### Assignment
Write out exactly the lines below that run from the one containing "orange brick A2" through the one containing "none -> white round brick I2 level 1", both included, with no other lines.

### Data for this exercise
---
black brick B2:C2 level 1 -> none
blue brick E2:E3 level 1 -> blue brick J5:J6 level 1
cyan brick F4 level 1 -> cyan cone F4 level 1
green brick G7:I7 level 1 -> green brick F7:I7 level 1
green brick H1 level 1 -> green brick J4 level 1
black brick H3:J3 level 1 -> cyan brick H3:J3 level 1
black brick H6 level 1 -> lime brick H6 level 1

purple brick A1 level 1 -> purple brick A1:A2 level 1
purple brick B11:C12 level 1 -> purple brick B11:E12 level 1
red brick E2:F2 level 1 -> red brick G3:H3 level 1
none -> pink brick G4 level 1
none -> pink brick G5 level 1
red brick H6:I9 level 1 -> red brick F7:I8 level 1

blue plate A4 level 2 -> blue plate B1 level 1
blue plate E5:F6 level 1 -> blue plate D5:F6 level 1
---
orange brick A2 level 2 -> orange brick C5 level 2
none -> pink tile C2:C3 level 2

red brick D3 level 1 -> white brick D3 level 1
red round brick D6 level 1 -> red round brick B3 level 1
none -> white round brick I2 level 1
---
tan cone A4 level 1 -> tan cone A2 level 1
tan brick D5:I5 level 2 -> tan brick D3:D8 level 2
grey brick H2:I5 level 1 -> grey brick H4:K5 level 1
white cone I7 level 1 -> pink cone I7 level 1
---
### Output
orange brick A2 level 2 -> orange brick C5 level 2
none -> pink tile C2:C3 level 2

red brick D3 level 1 -> white brick D3 level 1
red round brick D6 level 1 -> red round brick B3 level 1
none -> white round brick I2 level 1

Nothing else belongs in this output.